What you need to do =>
From the records below, find each line with the string "diode" and copy it.

[Items from a data source]
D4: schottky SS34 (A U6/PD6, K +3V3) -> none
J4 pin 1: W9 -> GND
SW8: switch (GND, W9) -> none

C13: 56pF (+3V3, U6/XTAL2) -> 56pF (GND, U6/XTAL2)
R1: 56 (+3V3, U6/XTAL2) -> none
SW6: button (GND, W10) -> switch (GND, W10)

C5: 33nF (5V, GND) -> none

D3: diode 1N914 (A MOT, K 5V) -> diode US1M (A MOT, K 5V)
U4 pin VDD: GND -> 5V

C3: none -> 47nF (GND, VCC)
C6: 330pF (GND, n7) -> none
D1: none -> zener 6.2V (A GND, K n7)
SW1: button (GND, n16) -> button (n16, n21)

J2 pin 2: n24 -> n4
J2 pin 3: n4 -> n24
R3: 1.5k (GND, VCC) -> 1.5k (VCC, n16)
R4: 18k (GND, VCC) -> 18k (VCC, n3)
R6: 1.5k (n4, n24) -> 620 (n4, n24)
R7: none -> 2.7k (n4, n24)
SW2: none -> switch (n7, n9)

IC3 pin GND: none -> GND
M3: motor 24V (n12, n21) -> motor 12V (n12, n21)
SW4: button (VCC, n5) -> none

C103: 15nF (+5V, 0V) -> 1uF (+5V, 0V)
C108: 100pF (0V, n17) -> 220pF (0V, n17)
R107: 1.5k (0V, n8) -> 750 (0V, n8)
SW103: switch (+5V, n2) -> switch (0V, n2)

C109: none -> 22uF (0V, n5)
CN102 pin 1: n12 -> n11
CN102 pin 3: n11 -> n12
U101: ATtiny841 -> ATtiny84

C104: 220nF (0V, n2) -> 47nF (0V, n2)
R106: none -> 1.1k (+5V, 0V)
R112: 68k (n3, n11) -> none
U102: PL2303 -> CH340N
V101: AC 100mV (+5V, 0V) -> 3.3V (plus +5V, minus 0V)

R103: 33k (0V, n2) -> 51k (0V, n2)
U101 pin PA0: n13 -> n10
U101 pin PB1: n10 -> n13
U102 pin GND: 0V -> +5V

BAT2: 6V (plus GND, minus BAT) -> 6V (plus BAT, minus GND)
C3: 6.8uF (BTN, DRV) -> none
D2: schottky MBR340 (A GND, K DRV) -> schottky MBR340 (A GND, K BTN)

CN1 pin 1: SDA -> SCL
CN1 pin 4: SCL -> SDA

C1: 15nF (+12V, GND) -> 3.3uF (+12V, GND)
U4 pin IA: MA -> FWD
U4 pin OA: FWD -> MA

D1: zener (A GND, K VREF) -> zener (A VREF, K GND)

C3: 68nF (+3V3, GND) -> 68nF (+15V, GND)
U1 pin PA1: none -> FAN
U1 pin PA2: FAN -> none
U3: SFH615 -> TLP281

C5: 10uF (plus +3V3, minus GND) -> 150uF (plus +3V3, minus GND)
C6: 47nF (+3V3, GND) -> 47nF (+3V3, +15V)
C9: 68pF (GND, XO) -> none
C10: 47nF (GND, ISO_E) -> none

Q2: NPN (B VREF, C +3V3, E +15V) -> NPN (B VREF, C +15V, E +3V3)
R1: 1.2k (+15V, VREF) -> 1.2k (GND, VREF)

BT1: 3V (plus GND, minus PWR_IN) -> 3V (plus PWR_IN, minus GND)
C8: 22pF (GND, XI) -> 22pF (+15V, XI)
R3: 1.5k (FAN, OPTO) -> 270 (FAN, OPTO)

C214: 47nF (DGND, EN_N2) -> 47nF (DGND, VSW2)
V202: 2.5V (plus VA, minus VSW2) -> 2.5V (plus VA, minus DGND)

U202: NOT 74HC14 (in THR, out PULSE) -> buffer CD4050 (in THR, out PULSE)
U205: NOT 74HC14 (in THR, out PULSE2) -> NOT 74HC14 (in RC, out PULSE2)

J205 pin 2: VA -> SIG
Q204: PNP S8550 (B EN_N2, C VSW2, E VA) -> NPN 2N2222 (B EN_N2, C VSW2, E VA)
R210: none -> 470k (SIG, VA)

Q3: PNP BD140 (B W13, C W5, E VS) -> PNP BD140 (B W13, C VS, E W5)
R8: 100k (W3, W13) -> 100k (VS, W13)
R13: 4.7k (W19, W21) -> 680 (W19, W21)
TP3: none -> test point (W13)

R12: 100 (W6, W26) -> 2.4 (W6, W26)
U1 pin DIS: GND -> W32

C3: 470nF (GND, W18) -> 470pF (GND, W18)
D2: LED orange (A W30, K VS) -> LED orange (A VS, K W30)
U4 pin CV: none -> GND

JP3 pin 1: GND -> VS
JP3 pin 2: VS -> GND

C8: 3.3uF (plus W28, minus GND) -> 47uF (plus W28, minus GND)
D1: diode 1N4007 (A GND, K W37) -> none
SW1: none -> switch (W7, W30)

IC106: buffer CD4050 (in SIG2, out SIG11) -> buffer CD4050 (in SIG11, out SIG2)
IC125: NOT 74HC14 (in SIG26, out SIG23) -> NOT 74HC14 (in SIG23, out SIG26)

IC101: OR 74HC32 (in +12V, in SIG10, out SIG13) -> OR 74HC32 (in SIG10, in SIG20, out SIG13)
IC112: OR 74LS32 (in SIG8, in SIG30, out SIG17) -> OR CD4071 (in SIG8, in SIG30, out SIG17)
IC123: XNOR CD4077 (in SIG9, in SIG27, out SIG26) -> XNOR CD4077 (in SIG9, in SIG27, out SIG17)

Exercise result =>
D3: diode 1N914 (A MOT, K 5V) -> diode US1M (A MOT, K 5V)
D1: diode 1N4007 (A GND, K W37) -> none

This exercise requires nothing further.